Exactly as they appear below, repeat the lines from the one with "cyan line: (171, 393)" through the one with "green star: (295, 123) -> (530, 215), moved", and no others.

──────── WORKING DATA

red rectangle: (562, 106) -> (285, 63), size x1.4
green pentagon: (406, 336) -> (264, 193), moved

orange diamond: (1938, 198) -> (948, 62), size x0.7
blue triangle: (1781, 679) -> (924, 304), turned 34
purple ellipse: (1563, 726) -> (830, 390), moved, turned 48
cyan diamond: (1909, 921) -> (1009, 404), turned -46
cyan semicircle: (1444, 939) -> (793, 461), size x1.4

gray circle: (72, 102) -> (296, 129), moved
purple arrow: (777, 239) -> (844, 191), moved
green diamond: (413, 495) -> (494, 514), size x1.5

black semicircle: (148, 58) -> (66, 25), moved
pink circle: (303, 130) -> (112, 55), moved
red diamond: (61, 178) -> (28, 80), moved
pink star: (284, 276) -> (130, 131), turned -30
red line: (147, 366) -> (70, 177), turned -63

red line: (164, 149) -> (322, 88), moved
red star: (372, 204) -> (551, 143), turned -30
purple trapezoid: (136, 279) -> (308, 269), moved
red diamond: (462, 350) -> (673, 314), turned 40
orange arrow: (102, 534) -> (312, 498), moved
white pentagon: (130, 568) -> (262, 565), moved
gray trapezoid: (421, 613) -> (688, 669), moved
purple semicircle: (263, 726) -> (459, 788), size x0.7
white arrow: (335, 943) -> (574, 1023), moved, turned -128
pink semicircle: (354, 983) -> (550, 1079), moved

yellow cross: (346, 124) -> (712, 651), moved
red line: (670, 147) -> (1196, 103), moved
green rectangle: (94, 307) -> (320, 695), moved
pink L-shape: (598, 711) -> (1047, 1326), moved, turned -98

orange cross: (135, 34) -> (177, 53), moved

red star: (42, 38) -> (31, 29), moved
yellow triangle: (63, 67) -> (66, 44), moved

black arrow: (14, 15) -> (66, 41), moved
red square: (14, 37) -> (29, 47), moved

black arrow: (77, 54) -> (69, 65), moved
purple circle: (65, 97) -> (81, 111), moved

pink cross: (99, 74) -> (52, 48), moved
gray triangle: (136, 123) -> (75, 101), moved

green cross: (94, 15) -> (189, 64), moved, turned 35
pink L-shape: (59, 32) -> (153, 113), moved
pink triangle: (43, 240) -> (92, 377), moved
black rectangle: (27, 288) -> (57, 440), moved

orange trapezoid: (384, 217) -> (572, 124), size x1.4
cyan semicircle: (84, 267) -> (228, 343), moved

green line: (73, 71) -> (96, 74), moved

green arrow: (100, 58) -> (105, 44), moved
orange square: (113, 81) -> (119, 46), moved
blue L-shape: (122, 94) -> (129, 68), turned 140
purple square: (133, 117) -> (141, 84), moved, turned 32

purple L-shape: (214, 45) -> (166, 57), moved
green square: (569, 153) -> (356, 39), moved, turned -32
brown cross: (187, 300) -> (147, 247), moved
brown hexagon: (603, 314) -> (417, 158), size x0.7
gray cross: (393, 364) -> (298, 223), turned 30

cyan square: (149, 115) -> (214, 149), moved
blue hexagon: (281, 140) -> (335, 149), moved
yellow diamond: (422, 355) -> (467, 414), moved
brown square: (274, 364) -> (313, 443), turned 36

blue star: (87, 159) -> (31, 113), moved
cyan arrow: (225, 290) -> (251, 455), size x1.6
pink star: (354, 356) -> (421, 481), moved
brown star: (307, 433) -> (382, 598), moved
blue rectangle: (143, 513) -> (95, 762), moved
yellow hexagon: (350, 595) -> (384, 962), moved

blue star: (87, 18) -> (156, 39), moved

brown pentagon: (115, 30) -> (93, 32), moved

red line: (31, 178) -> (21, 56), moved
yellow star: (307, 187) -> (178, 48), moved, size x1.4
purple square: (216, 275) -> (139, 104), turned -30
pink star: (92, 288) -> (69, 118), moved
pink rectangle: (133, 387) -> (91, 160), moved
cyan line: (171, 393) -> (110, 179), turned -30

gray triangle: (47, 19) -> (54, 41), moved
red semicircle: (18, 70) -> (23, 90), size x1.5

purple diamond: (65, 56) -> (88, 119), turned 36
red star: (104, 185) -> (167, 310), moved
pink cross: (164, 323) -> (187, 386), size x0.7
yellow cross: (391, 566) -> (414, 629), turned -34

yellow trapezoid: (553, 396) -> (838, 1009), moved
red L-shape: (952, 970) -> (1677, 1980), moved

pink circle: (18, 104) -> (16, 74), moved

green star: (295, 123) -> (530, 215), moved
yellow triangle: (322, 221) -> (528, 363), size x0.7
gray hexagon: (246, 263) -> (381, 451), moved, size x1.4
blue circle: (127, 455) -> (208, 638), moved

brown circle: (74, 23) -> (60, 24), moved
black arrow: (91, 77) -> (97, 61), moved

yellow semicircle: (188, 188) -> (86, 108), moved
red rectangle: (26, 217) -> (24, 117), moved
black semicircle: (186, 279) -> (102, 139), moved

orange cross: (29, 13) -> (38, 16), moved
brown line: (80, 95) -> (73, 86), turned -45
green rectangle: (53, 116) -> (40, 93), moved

────────────────

## WRITTEN ANSWER
cyan line: (171, 393) -> (110, 179), turned -30

gray triangle: (47, 19) -> (54, 41), moved
red semicircle: (18, 70) -> (23, 90), size x1.5

purple diamond: (65, 56) -> (88, 119), turned 36
red star: (104, 185) -> (167, 310), moved
pink cross: (164, 323) -> (187, 386), size x0.7
yellow cross: (391, 566) -> (414, 629), turned -34

yellow trapezoid: (553, 396) -> (838, 1009), moved
red L-shape: (952, 970) -> (1677, 1980), moved

pink circle: (18, 104) -> (16, 74), moved

green star: (295, 123) -> (530, 215), moved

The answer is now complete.